» TASK OBJECTIVE
Skipping the images, transcribe each record below as it is.

[Dataset records]
===============
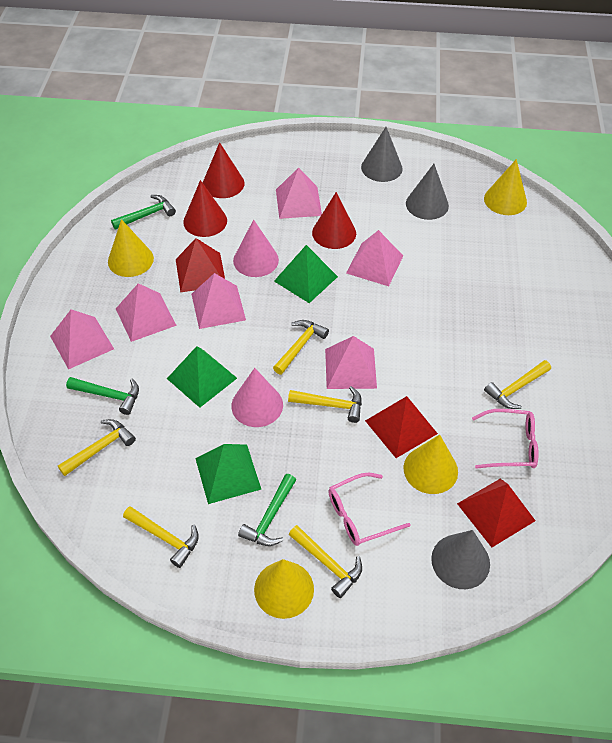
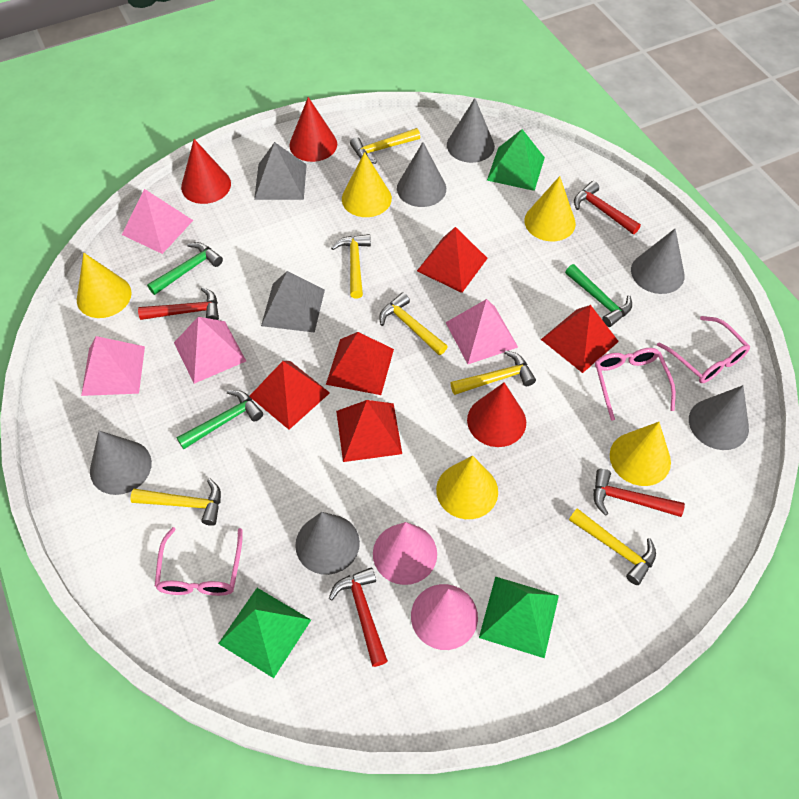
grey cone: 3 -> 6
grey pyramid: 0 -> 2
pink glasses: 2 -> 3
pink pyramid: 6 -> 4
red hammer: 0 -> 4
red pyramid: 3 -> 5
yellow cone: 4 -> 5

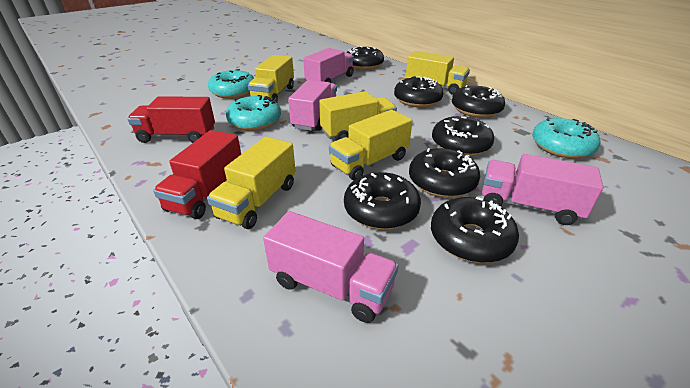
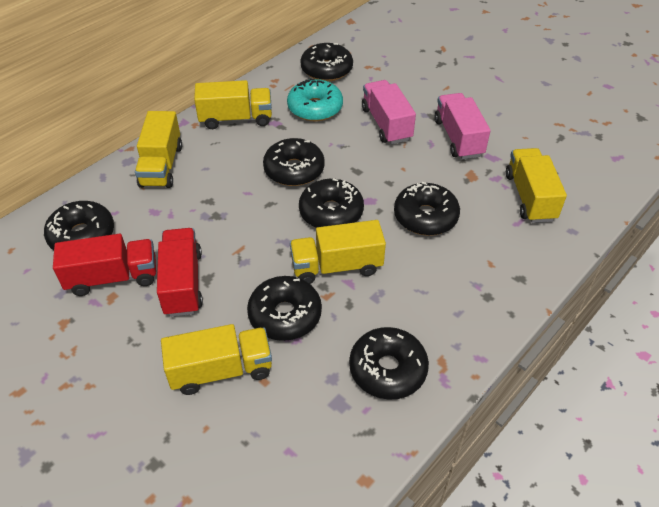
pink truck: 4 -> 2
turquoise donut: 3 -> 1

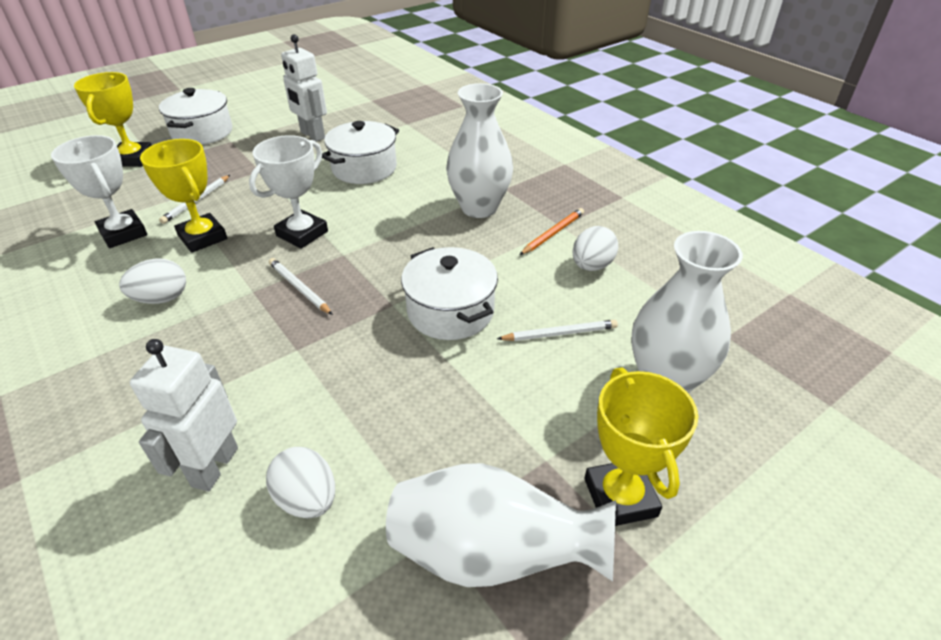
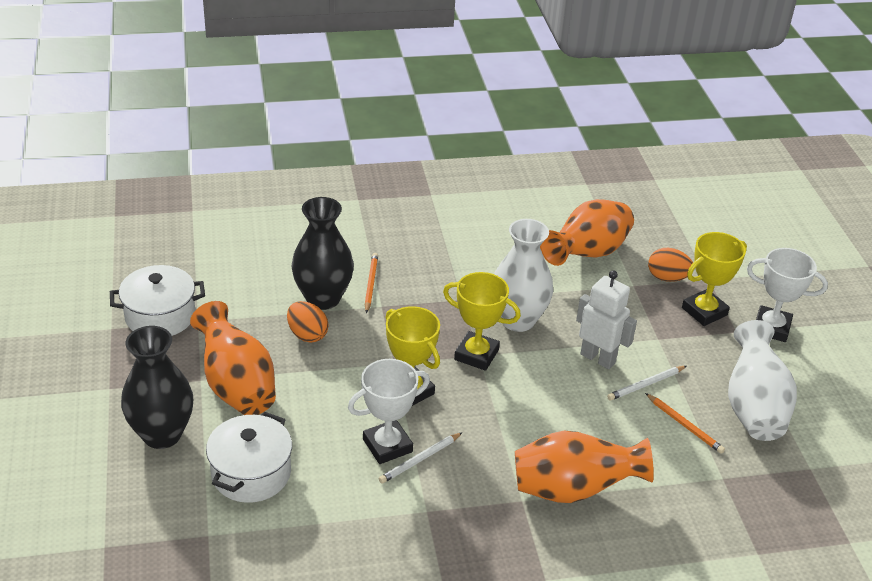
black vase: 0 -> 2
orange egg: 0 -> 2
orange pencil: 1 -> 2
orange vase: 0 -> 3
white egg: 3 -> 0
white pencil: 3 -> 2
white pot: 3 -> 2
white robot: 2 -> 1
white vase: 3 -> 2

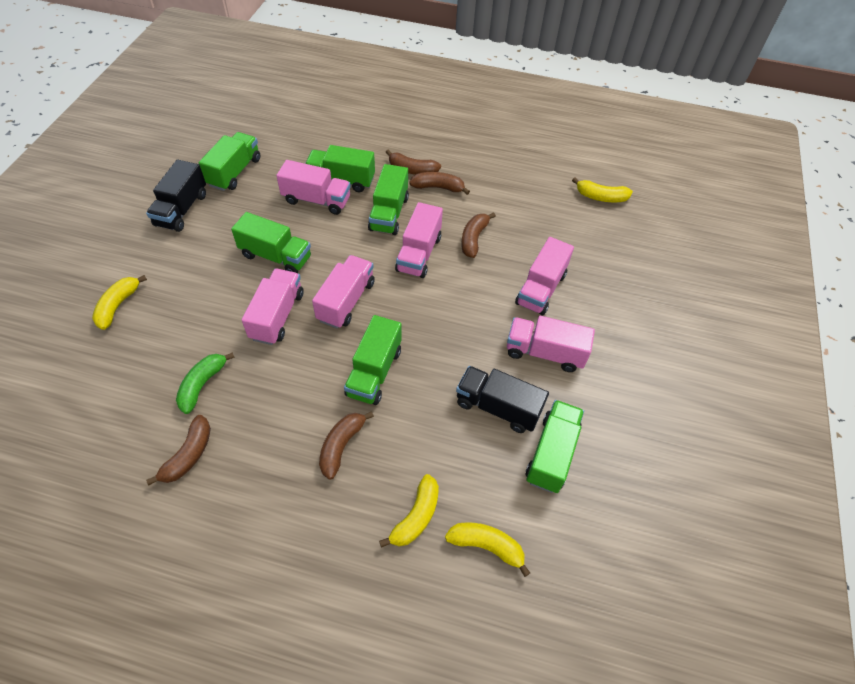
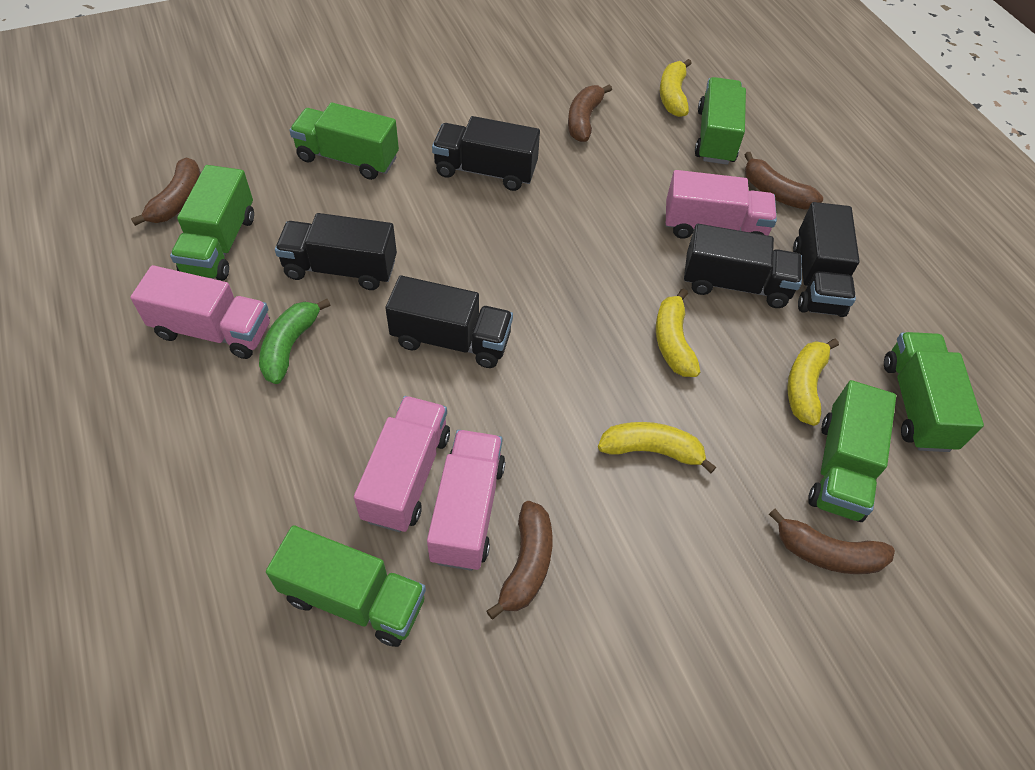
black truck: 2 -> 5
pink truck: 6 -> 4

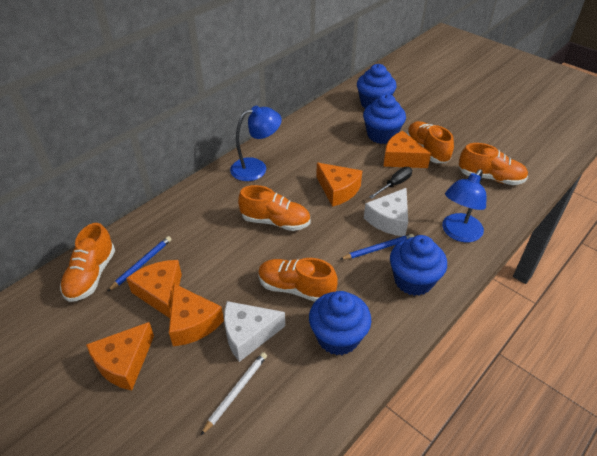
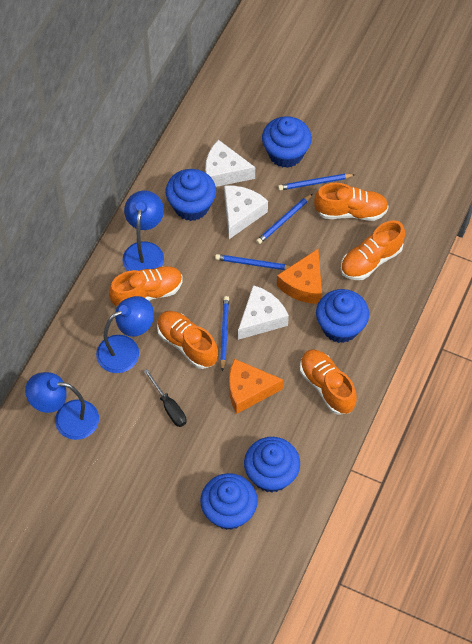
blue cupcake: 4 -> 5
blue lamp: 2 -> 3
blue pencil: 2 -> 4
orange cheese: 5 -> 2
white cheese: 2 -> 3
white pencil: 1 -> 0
===============
» TASK SOLUTION
grey cone: 3 -> 6
grey pyramid: 0 -> 2
pink glasses: 2 -> 3
pink pyramid: 6 -> 4
red hammer: 0 -> 4
red pyramid: 3 -> 5
yellow cone: 4 -> 5

pink truck: 4 -> 2
turquoise donut: 3 -> 1

black vase: 0 -> 2
orange egg: 0 -> 2
orange pencil: 1 -> 2
orange vase: 0 -> 3
white egg: 3 -> 0
white pencil: 3 -> 2
white pot: 3 -> 2
white robot: 2 -> 1
white vase: 3 -> 2

black truck: 2 -> 5
pink truck: 6 -> 4

blue cupcake: 4 -> 5
blue lamp: 2 -> 3
blue pencil: 2 -> 4
orange cheese: 5 -> 2
white cheese: 2 -> 3
white pencil: 1 -> 0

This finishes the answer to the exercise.